* [Exercise aim] Every line from the one containing "Where the brown" to the one containing "The green door" in the records below, both included, must be set down exactly, and no other line.

[Stored items]
:::

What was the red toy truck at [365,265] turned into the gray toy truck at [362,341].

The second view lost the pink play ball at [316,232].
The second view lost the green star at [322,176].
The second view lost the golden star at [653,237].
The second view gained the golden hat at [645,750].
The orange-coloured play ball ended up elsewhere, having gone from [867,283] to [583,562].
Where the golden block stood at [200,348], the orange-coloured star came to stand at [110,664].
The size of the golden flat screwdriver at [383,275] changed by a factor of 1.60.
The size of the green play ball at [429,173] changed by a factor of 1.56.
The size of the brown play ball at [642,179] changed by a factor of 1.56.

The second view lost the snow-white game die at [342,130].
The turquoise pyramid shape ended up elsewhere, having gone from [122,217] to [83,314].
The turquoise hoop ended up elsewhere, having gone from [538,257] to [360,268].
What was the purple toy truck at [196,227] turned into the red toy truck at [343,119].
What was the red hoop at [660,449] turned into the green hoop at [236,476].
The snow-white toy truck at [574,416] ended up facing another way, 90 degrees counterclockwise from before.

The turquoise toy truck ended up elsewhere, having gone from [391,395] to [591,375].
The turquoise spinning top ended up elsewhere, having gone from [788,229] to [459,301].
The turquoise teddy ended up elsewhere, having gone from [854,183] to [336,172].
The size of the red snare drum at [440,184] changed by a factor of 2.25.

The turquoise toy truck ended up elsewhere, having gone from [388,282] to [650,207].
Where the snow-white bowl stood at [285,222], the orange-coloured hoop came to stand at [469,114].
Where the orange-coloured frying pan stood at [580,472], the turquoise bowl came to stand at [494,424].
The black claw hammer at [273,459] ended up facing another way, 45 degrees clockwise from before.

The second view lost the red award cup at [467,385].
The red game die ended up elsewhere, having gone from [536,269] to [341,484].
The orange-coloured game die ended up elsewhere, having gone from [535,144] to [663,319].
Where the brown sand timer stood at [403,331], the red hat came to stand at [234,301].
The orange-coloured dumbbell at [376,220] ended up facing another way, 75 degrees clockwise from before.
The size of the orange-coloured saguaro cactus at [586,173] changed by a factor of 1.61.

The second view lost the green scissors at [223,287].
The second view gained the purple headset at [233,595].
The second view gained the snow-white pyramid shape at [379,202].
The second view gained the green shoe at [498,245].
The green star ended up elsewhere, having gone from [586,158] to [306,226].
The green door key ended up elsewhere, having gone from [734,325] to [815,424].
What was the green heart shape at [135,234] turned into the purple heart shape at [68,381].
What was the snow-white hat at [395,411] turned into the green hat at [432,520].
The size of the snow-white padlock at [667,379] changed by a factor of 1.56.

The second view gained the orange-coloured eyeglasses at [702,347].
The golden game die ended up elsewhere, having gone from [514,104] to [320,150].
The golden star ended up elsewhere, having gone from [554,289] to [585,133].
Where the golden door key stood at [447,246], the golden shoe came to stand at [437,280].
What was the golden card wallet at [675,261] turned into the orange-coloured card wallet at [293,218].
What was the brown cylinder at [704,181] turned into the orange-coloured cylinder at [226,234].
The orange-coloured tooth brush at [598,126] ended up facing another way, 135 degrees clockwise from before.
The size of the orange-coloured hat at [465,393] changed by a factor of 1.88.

:::

* [Exercise output]
Where the brown sand timer stood at [403,331], the red hat came to stand at [234,301].
The orange-coloured dumbbell at [376,220] ended up facing another way, 75 degrees clockwise from before.
The size of the orange-coloured saguaro cactus at [586,173] changed by a factor of 1.61.

The second view lost the green scissors at [223,287].
The second view gained the purple headset at [233,595].
The second view gained the snow-white pyramid shape at [379,202].
The second view gained the green shoe at [498,245].
The green star ended up elsewhere, having gone from [586,158] to [306,226].
The green door key ended up elsewhere, having gone from [734,325] to [815,424].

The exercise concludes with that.